### What is needed
Lay out the lines below as a two-column CSV with the headers text and answer, one row per answer, with the text that answer responds to in the first column. Begin at the start of the lines and stop after the line that contains "scheduled [575, 293]"; quote every field and turn line breaks into spaces.

### Provided material

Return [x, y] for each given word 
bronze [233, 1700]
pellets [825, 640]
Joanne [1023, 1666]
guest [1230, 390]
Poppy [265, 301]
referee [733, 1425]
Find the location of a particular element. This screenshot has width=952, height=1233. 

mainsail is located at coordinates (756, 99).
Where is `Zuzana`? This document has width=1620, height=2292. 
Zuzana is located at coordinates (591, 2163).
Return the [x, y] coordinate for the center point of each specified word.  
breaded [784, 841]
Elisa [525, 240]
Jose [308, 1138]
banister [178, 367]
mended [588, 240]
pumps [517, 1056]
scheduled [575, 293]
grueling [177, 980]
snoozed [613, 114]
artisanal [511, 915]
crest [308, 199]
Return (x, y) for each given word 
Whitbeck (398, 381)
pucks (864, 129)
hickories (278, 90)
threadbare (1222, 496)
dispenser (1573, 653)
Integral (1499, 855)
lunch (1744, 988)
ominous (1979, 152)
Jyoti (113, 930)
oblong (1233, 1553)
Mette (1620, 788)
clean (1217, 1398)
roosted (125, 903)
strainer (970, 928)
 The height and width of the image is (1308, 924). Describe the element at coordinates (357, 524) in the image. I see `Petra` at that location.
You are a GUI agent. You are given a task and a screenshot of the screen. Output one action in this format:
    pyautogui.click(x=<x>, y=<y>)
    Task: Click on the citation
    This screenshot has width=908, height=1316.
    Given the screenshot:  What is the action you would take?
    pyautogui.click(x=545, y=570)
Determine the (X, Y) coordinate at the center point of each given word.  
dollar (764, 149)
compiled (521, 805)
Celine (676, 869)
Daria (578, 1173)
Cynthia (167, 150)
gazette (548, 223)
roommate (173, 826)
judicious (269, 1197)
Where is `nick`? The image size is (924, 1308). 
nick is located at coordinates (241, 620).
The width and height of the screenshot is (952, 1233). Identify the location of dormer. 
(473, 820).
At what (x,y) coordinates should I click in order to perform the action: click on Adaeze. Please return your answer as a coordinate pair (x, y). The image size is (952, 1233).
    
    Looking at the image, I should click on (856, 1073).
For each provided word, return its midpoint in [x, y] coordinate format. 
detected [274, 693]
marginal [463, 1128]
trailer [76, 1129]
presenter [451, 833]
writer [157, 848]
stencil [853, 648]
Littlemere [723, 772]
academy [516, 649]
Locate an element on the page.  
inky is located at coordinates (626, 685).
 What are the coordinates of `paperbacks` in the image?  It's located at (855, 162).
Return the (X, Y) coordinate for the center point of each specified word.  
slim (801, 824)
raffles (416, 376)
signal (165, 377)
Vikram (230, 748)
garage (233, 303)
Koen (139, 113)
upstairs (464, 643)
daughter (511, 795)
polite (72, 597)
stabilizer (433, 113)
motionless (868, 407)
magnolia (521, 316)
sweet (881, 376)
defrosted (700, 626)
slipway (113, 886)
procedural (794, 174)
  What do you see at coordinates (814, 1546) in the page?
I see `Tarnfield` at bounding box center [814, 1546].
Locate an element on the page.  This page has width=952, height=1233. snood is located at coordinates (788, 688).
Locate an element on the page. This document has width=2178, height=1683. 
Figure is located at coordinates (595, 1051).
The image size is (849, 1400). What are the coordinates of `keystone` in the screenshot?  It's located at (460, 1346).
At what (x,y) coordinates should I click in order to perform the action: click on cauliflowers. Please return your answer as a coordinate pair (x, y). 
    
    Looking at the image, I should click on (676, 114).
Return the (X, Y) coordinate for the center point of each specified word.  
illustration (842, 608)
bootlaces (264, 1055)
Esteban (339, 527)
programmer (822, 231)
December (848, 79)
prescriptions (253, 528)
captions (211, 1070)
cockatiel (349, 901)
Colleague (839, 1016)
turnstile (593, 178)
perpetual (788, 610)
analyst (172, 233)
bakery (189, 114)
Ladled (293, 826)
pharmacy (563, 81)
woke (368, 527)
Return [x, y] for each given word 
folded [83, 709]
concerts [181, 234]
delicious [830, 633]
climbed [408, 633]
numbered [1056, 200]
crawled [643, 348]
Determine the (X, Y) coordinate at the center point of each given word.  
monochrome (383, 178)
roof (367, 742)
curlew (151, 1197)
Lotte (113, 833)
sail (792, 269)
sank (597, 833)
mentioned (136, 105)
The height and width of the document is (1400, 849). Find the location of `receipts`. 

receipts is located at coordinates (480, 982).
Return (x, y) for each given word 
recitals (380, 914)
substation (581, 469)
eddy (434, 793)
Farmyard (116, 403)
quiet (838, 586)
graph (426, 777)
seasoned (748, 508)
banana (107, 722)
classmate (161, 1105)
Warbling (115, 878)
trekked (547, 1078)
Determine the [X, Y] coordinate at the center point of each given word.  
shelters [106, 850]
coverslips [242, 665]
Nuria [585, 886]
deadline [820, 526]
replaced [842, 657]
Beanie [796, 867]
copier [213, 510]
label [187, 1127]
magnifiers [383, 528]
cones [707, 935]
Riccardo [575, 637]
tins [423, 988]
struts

### Answer
text,answer
"Return [x, y] for each given word bronze","[233, 1700]"
"pellets","[825, 640]"
"Joanne","[1023, 1666]"
"guest","[1230, 390]"
"Poppy","[265, 301]"
"referee","[733, 1425]"
"Find the location of a particular element. This screenshot has width=952, height=1233.","mainsail is located at coordinates (756, 99)."
"Where is `Zuzana`? This document has width=1620, height=2292.","Zuzana is located at coordinates (591, 2163)."
"Return the [x, y] coordinate for the center point of each specified word. breaded","[784, 841]"
"Elisa","[525, 240]"
"Jose","[308, 1138]"
"banister","[178, 367]"
"mended","[588, 240]"
"pumps","[517, 1056]"
"scheduled","[575, 293]"